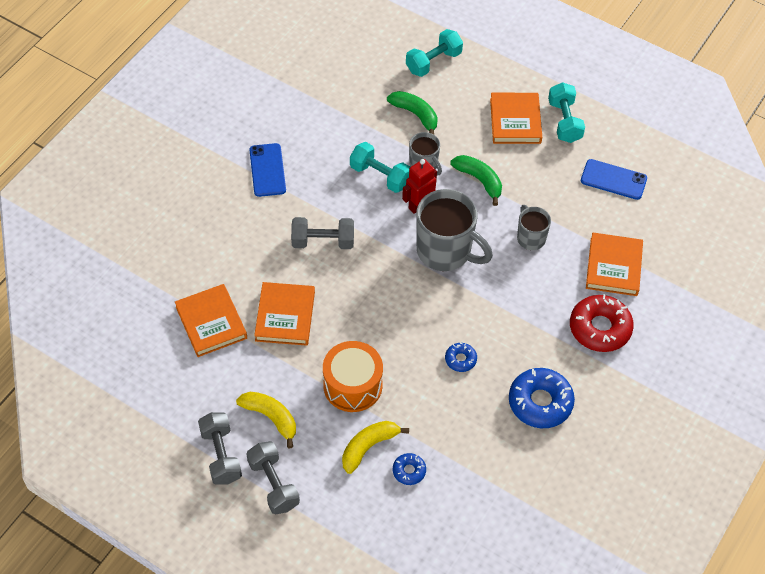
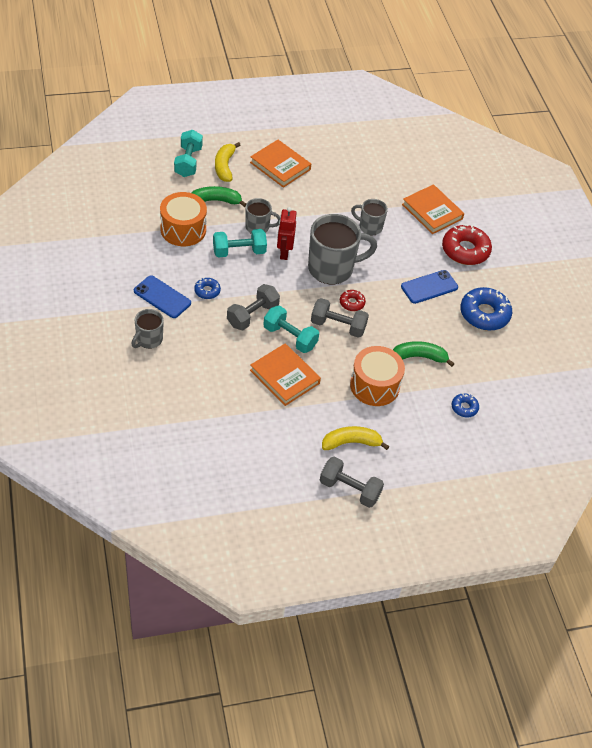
camera: 50 degrees left, 5 degrees down
(211, 322) = (243, 416): orange book -> none
(214, 199) = (148, 340): none -> grey mug
(273, 484) = (401, 479): grey dumbbell -> grey dumbbell (338, 326)
(355, 122) = (183, 229): none -> orange drum
(368, 447) = (426, 413): yellow banana -> yellow banana (224, 166)
(424, 296) = (352, 303): none -> red donut
(460, 359) = (415, 323): blue donut -> blue donut (207, 291)
(479, 180) = (301, 214): green banana -> green banana (419, 357)
(564, 121) = (308, 148): turquoise dumbbell -> turquoise dumbbell (290, 337)
(613, 179) = (374, 163): blue phone -> blue phone (429, 287)

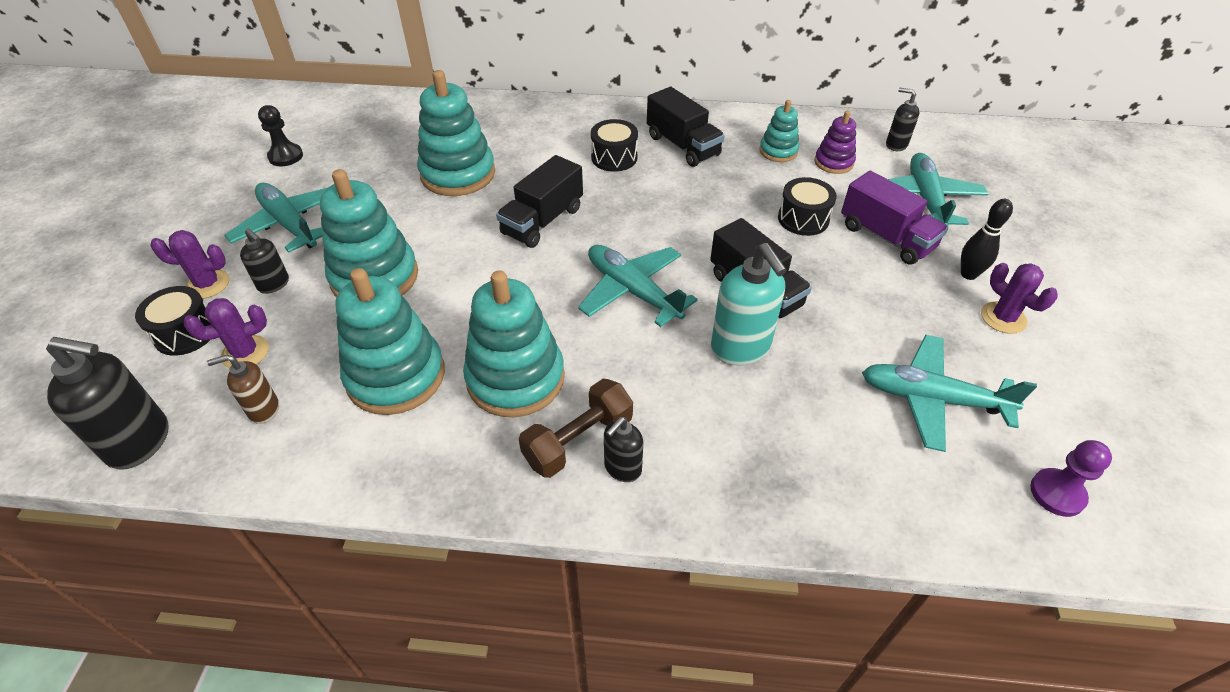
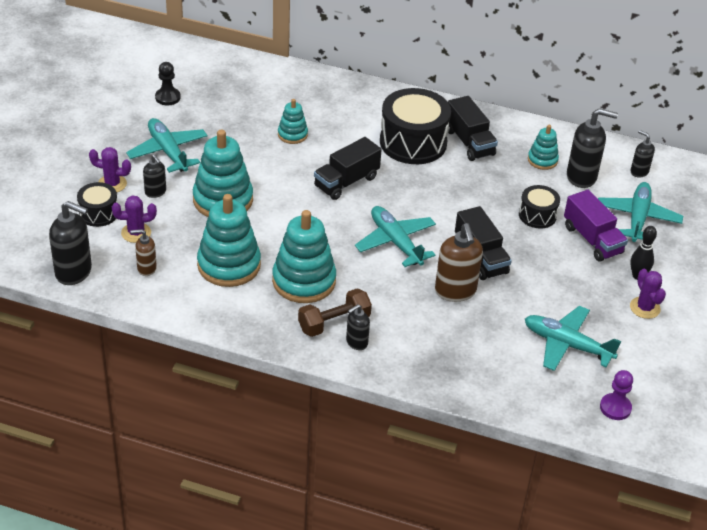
camera: 10 degrees right, 5 degrees down
(458, 174) = (292, 134): turquoise stacking toy -> turquoise stacking toy, size x0.53
(614, 157) = (413, 142): black drum -> black drum, size x1.87
(740, 348) = (455, 291): turquoise soap dispenser -> brown soap dispenser
(833, 162) = (582, 177): purple stacking toy -> black soap dispenser

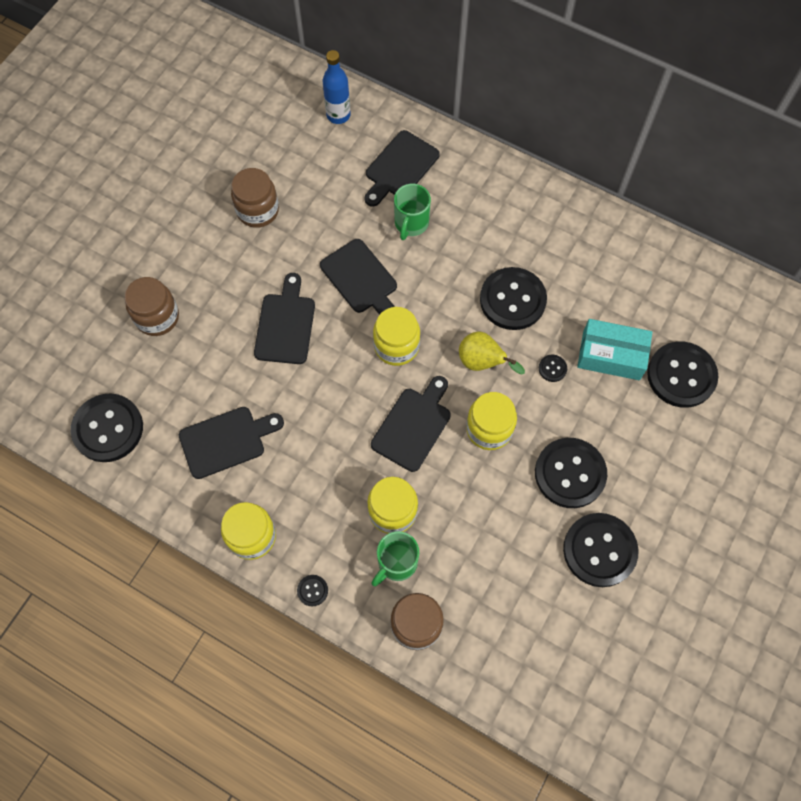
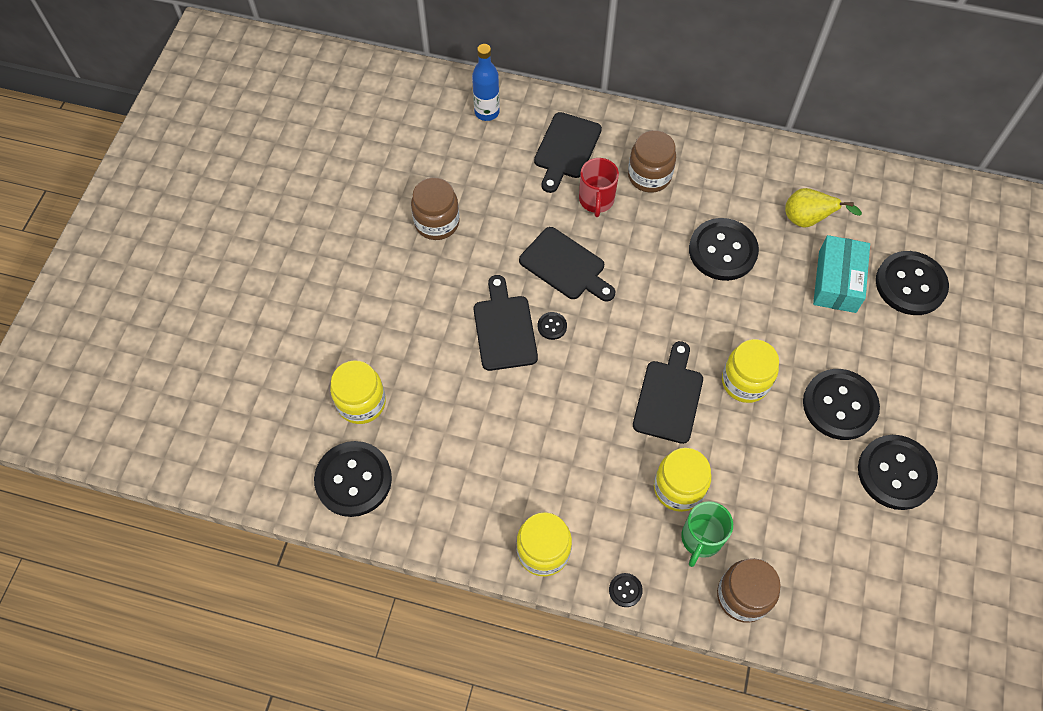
camera: 15 degrees left, 5 degrees down
(157, 317) = (368, 353): brown jar -> brown jar (649, 176)
(226, 440) = (483, 460): black cutting board -> none
(396, 346) = (624, 323): yellow jar -> yellow jar (361, 402)
(411, 223) = (596, 200): green mug -> red mug
(482, 362) = (715, 318): yellow pear -> yellow pear (807, 220)
(552, 368) = (785, 308): black button -> black button (552, 326)
(611, 355) = (837, 281): turquoise box -> turquoise box turned 75 degrees counterclockwise

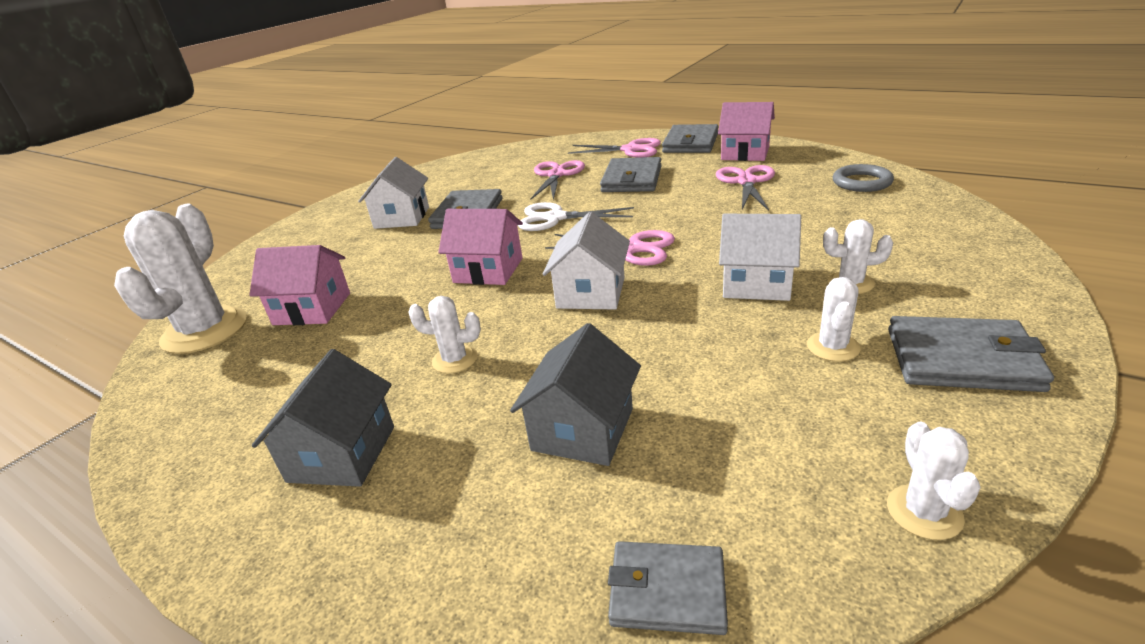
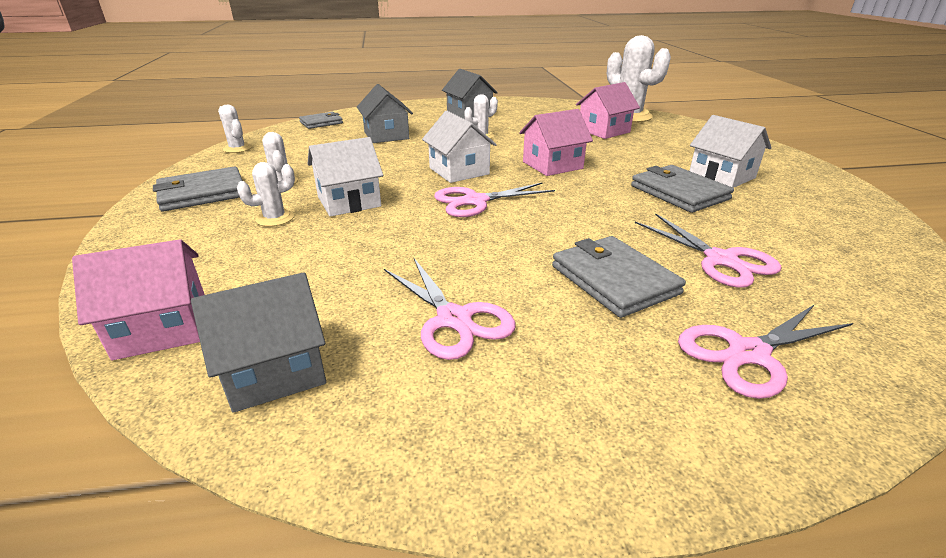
camera: 135 degrees right, 0 degrees up
(555, 218) = (591, 209): white scissors -> none
(691, 143) = (686, 422): grey wallet -> none
(745, 153) = (532, 411): pink house -> pink house (162, 328)
(861, 182) = (275, 370): grey ring -> grey house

Task - Where a picture appears in the material above, skip it, and print the rest exactly.

Exercise response -
camera: 50 degrees left, 5 degrees down
(211, 322) = (243, 416): orange book -> none
(214, 199) = (148, 340): none -> grey mug
(273, 484) = (401, 479): grey dumbbell -> grey dumbbell (338, 326)
(355, 122) = (183, 229): none -> orange drum
(368, 447) = (426, 413): yellow banana -> yellow banana (224, 166)
(424, 296) = (352, 303): none -> red donut
(460, 359) = (415, 323): blue donut -> blue donut (207, 291)
(479, 180) = (301, 214): green banana -> green banana (419, 357)
(564, 121) = (308, 148): turquoise dumbbell -> turquoise dumbbell (290, 337)
(613, 179) = (374, 163): blue phone -> blue phone (429, 287)

camera: 10 degrees right, 5 degrees down
(458, 174) = (292, 134): turquoise stacking toy -> turquoise stacking toy, size x0.53
(614, 157) = (413, 142): black drum -> black drum, size x1.87
(740, 348) = (455, 291): turquoise soap dispenser -> brown soap dispenser
(833, 162) = (582, 177): purple stacking toy -> black soap dispenser

camera: 15 degrees left, 5 degrees down
(157, 317) = (368, 353): brown jar -> brown jar (649, 176)
(226, 440) = (483, 460): black cutting board -> none
(396, 346) = (624, 323): yellow jar -> yellow jar (361, 402)
(411, 223) = (596, 200): green mug -> red mug
(482, 362) = (715, 318): yellow pear -> yellow pear (807, 220)
(552, 368) = (785, 308): black button -> black button (552, 326)
(611, 355) = (837, 281): turquoise box -> turquoise box turned 75 degrees counterclockwise

camera: 135 degrees right, 0 degrees up
(555, 218) = (591, 209): white scissors -> none
(691, 143) = (686, 422): grey wallet -> none
(745, 153) = (532, 411): pink house -> pink house (162, 328)
(861, 182) = (275, 370): grey ring -> grey house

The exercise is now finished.